* TASK OBJECTIVE
Your output must reproduce all the records below precisely and contain no pictures.

DATA LISTING Start Marker

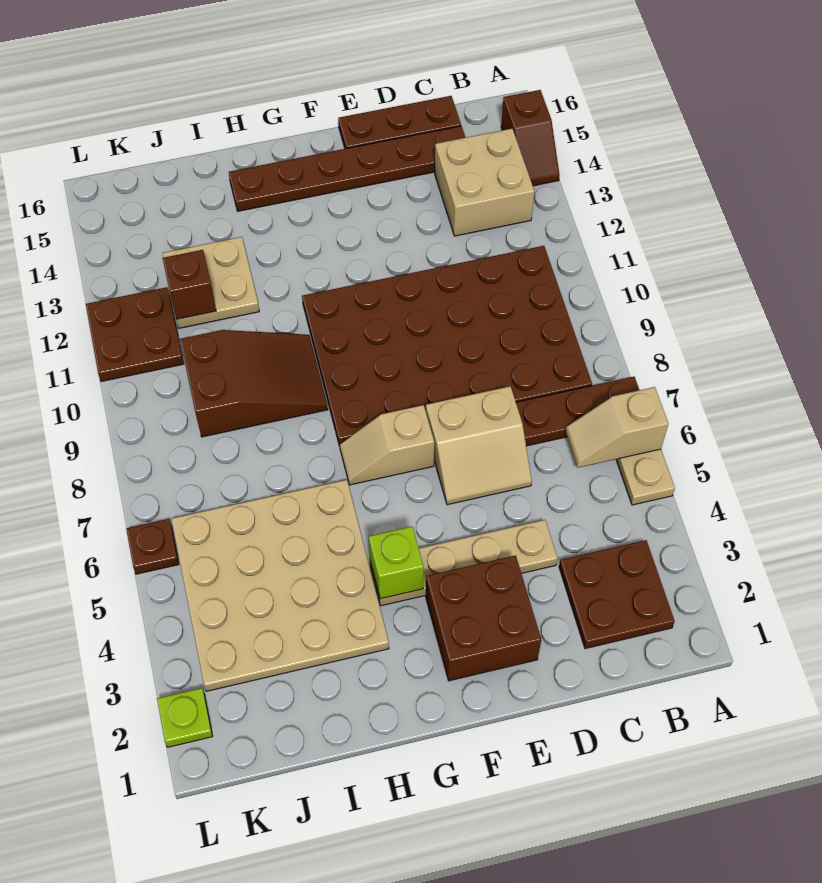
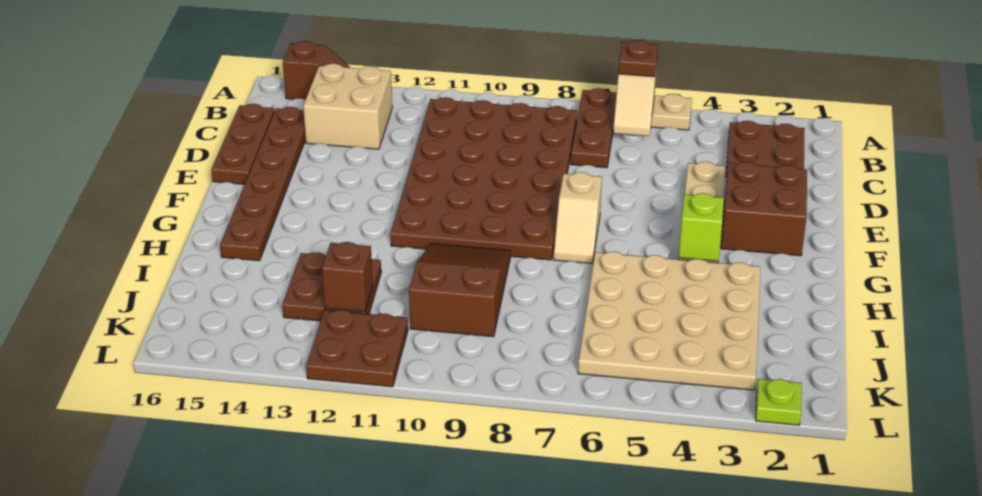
tan 2x2 slope [426,386,532,505] -> none
tan 2x2 plate [162,237,259,328] -> brown 2x2 plate [283,252,381,321]
brown 1x1 plate [126,519,179,574] -> brown 1x1 plate moved to [618,40,658,77]

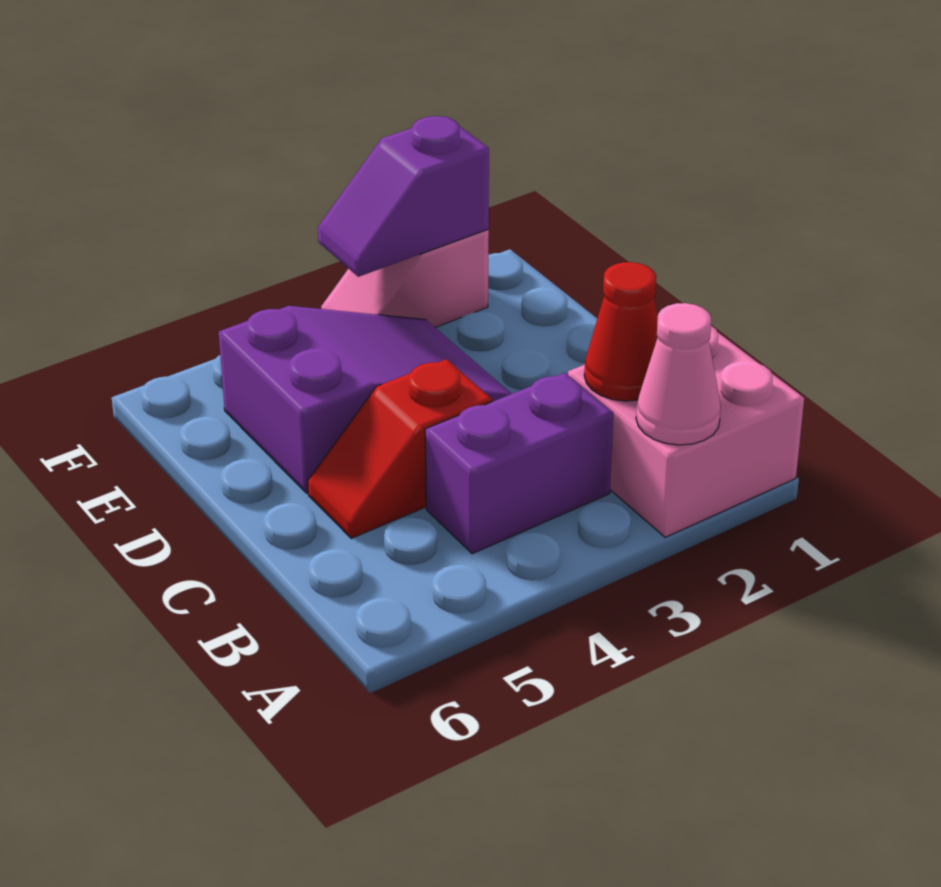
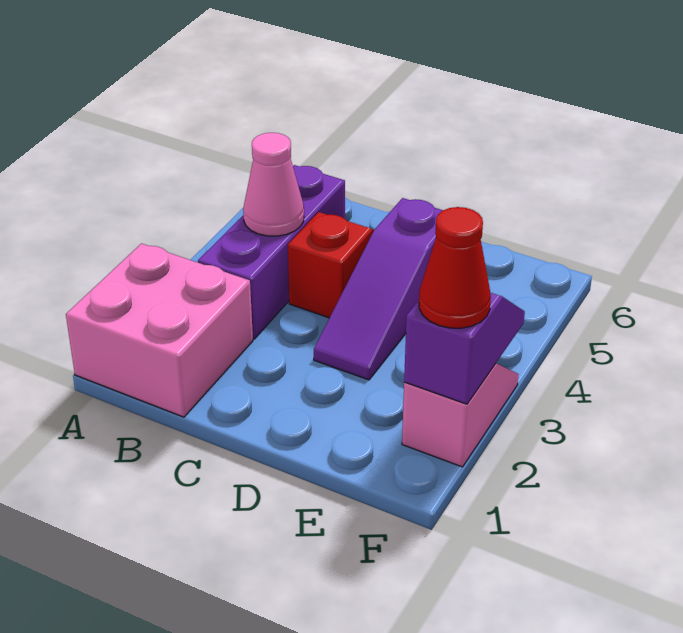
pink 1x1 cone [636,303,721,445] -> pink 1x1 cone moved to [243,133,304,236]
red 1x1 cone [584,262,658,401] -> red 1x1 cone moved to [419,207,491,328]
purple 1x2 brick [425,373,613,554] -> purple 1x3 brick [198,165,345,339]
purple 2x3 slope [219,306,511,493] -> purple 1x3 slope [314,198,443,380]

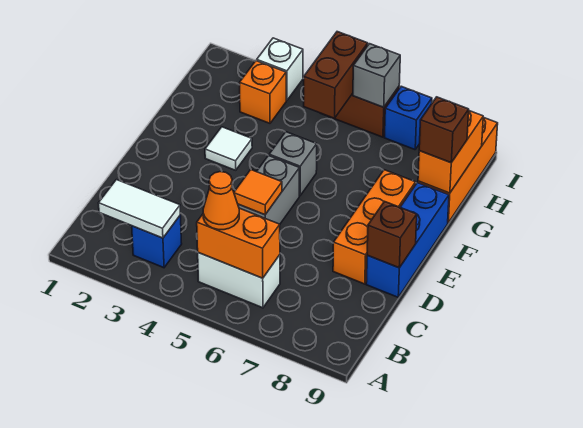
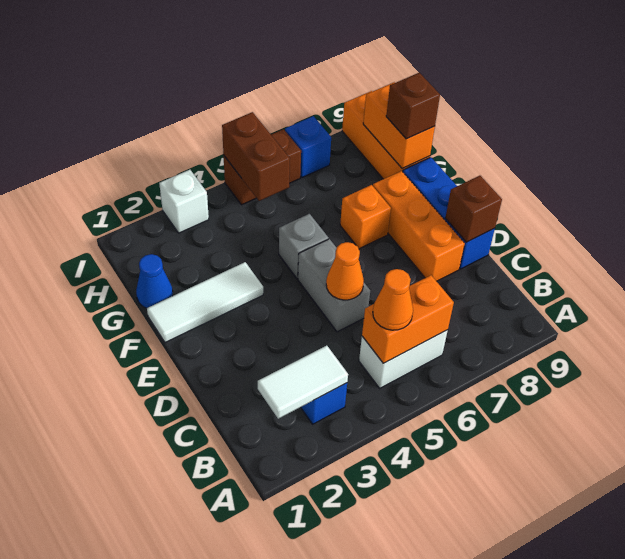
orange 1x1 tile [234,170,282,215] -> orange 1x1 cone [326,242,364,300]
white 1x1 tile [205,127,252,170] -> white 1x3 tile [147,262,263,343]
none -> blue 1x1 cone [136,254,173,308]
orange 1x1 brick [240,61,286,123] -> orange 1x1 brick moved to [340,185,391,249]
grey 1x1 brick [353,44,400,107] -> none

DATA LISTING End Marker

* YOUR SOLUTION
tan 2x2 slope [426,386,532,505] -> none
tan 2x2 plate [162,237,259,328] -> brown 2x2 plate [283,252,381,321]
brown 1x1 plate [126,519,179,574] -> brown 1x1 plate moved to [618,40,658,77]

pink 1x1 cone [636,303,721,445] -> pink 1x1 cone moved to [243,133,304,236]
red 1x1 cone [584,262,658,401] -> red 1x1 cone moved to [419,207,491,328]
purple 1x2 brick [425,373,613,554] -> purple 1x3 brick [198,165,345,339]
purple 2x3 slope [219,306,511,493] -> purple 1x3 slope [314,198,443,380]

orange 1x1 tile [234,170,282,215] -> orange 1x1 cone [326,242,364,300]
white 1x1 tile [205,127,252,170] -> white 1x3 tile [147,262,263,343]
none -> blue 1x1 cone [136,254,173,308]
orange 1x1 brick [240,61,286,123] -> orange 1x1 brick moved to [340,185,391,249]
grey 1x1 brick [353,44,400,107] -> none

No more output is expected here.